An exact copy of the entries is needed, with every line included.
(Source data Opens)
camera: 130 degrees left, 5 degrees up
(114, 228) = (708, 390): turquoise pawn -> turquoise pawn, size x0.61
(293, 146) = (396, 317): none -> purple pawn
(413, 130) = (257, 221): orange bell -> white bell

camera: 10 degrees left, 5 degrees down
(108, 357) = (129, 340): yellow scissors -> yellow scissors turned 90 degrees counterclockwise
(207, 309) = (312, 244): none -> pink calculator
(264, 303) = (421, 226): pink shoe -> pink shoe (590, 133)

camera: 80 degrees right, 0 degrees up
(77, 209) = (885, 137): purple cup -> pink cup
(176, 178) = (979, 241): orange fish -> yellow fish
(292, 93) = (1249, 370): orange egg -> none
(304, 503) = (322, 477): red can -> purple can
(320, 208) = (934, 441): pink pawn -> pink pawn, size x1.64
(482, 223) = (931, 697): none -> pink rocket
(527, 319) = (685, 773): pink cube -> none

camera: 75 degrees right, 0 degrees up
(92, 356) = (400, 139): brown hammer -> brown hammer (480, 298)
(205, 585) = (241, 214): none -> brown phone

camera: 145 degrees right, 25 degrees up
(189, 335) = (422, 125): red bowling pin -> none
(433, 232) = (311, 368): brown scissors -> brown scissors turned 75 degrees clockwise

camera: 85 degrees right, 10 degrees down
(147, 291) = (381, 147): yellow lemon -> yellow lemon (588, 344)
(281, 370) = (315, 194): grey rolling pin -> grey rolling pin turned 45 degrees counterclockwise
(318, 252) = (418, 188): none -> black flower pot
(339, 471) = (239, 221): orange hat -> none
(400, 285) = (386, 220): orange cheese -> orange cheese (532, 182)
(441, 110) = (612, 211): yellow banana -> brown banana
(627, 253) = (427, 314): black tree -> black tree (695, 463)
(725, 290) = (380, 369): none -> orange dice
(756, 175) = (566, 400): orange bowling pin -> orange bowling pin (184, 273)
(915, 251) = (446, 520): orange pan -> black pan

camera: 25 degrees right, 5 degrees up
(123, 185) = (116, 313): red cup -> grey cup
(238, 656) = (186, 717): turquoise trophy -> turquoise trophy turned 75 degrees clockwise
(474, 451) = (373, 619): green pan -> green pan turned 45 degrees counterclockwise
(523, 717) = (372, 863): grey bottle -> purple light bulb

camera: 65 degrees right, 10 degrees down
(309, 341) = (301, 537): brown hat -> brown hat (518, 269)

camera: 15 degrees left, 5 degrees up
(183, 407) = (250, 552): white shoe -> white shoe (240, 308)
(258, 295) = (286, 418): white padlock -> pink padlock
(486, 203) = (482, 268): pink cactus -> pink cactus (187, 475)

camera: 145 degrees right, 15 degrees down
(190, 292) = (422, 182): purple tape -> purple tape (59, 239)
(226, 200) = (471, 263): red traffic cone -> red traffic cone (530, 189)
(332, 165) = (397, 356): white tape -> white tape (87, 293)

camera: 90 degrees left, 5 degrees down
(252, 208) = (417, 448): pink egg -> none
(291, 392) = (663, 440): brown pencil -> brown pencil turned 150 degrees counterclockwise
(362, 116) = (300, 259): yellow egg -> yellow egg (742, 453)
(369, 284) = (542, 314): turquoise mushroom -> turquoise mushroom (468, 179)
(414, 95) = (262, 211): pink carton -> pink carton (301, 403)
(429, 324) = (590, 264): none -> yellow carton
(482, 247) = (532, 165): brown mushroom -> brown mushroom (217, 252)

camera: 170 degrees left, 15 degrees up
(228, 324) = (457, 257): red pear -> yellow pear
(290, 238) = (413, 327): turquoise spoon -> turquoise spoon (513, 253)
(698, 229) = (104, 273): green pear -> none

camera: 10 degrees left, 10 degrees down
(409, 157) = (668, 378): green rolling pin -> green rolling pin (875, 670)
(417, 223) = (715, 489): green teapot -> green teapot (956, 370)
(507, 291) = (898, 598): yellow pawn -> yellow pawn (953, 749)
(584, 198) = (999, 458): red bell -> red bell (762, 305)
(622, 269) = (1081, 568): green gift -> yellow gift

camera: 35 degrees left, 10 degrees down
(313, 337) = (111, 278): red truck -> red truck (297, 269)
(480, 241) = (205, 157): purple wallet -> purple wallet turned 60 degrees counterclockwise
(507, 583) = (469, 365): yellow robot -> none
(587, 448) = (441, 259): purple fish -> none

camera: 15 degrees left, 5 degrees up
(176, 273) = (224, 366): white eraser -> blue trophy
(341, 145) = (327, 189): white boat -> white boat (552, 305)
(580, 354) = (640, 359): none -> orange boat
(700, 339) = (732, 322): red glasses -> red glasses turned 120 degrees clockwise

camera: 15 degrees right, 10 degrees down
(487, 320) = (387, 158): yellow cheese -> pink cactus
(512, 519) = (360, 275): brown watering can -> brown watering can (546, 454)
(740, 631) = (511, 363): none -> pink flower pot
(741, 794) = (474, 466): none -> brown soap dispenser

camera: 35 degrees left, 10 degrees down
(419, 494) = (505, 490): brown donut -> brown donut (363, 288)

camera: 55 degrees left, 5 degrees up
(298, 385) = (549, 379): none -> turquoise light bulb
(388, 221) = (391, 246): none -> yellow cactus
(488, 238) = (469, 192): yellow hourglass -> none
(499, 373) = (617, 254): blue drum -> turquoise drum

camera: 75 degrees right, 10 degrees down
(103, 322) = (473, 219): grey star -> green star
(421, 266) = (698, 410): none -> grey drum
(Source data Closes)
- **Solution to this problem**
camera: 130 degrees left, 5 degrees up
(114, 228) = (708, 390): turquoise pawn -> turquoise pawn, size x0.61
(293, 146) = (396, 317): none -> purple pawn
(413, 130) = (257, 221): orange bell -> white bell

camera: 10 degrees left, 5 degrees down
(108, 357) = (129, 340): yellow scissors -> yellow scissors turned 90 degrees counterclockwise
(207, 309) = (312, 244): none -> pink calculator
(264, 303) = (421, 226): pink shoe -> pink shoe (590, 133)

camera: 80 degrees right, 0 degrees up
(77, 209) = (885, 137): purple cup -> pink cup
(176, 178) = (979, 241): orange fish -> yellow fish
(292, 93) = (1249, 370): orange egg -> none
(304, 503) = (322, 477): red can -> purple can
(320, 208) = (934, 441): pink pawn -> pink pawn, size x1.64
(482, 223) = (931, 697): none -> pink rocket
(527, 319) = (685, 773): pink cube -> none

camera: 75 degrees right, 0 degrees up
(92, 356) = (400, 139): brown hammer -> brown hammer (480, 298)
(205, 585) = (241, 214): none -> brown phone

camera: 145 degrees right, 25 degrees up
(189, 335) = (422, 125): red bowling pin -> none
(433, 232) = (311, 368): brown scissors -> brown scissors turned 75 degrees clockwise

camera: 85 degrees right, 10 degrees down
(147, 291) = (381, 147): yellow lemon -> yellow lemon (588, 344)
(281, 370) = (315, 194): grey rolling pin -> grey rolling pin turned 45 degrees counterclockwise
(318, 252) = (418, 188): none -> black flower pot
(339, 471) = (239, 221): orange hat -> none
(400, 285) = (386, 220): orange cheese -> orange cheese (532, 182)
(441, 110) = (612, 211): yellow banana -> brown banana
(627, 253) = (427, 314): black tree -> black tree (695, 463)
(725, 290) = (380, 369): none -> orange dice
(756, 175) = (566, 400): orange bowling pin -> orange bowling pin (184, 273)
(915, 251) = (446, 520): orange pan -> black pan

camera: 25 degrees right, 5 degrees up
(123, 185) = (116, 313): red cup -> grey cup
(238, 656) = (186, 717): turquoise trophy -> turquoise trophy turned 75 degrees clockwise
(474, 451) = (373, 619): green pan -> green pan turned 45 degrees counterclockwise
(523, 717) = (372, 863): grey bottle -> purple light bulb

camera: 65 degrees right, 10 degrees down
(309, 341) = (301, 537): brown hat -> brown hat (518, 269)

camera: 15 degrees left, 5 degrees up
(183, 407) = (250, 552): white shoe -> white shoe (240, 308)
(258, 295) = (286, 418): white padlock -> pink padlock
(486, 203) = (482, 268): pink cactus -> pink cactus (187, 475)

camera: 145 degrees right, 15 degrees down
(190, 292) = (422, 182): purple tape -> purple tape (59, 239)
(226, 200) = (471, 263): red traffic cone -> red traffic cone (530, 189)
(332, 165) = (397, 356): white tape -> white tape (87, 293)

camera: 90 degrees left, 5 degrees down
(252, 208) = (417, 448): pink egg -> none
(291, 392) = (663, 440): brown pencil -> brown pencil turned 150 degrees counterclockwise
(362, 116) = (300, 259): yellow egg -> yellow egg (742, 453)
(369, 284) = (542, 314): turquoise mushroom -> turquoise mushroom (468, 179)
(414, 95) = (262, 211): pink carton -> pink carton (301, 403)
(429, 324) = (590, 264): none -> yellow carton
(482, 247) = (532, 165): brown mushroom -> brown mushroom (217, 252)

camera: 170 degrees left, 15 degrees up
(228, 324) = (457, 257): red pear -> yellow pear
(290, 238) = (413, 327): turquoise spoon -> turquoise spoon (513, 253)
(698, 229) = (104, 273): green pear -> none

camera: 10 degrees left, 10 degrees down
(409, 157) = (668, 378): green rolling pin -> green rolling pin (875, 670)
(417, 223) = (715, 489): green teapot -> green teapot (956, 370)
(507, 291) = (898, 598): yellow pawn -> yellow pawn (953, 749)
(584, 198) = (999, 458): red bell -> red bell (762, 305)
(622, 269) = (1081, 568): green gift -> yellow gift

camera: 35 degrees left, 10 degrees down
(313, 337) = (111, 278): red truck -> red truck (297, 269)
(480, 241) = (205, 157): purple wallet -> purple wallet turned 60 degrees counterclockwise
(507, 583) = (469, 365): yellow robot -> none
(587, 448) = (441, 259): purple fish -> none

camera: 15 degrees left, 5 degrees up
(176, 273) = (224, 366): white eraser -> blue trophy
(341, 145) = (327, 189): white boat -> white boat (552, 305)
(580, 354) = (640, 359): none -> orange boat
(700, 339) = (732, 322): red glasses -> red glasses turned 120 degrees clockwise

camera: 15 degrees right, 10 degrees down
(487, 320) = (387, 158): yellow cheese -> pink cactus
(512, 519) = (360, 275): brown watering can -> brown watering can (546, 454)
(740, 631) = (511, 363): none -> pink flower pot
(741, 794) = (474, 466): none -> brown soap dispenser

camera: 35 degrees left, 10 degrees down
(419, 494) = (505, 490): brown donut -> brown donut (363, 288)

camera: 55 degrees left, 5 degrees up
(298, 385) = (549, 379): none -> turquoise light bulb
(388, 221) = (391, 246): none -> yellow cactus
(488, 238) = (469, 192): yellow hourglass -> none
(499, 373) = (617, 254): blue drum -> turquoise drum

camera: 75 degrees right, 10 degrees down
(103, 322) = (473, 219): grey star -> green star
(421, 266) = (698, 410): none -> grey drum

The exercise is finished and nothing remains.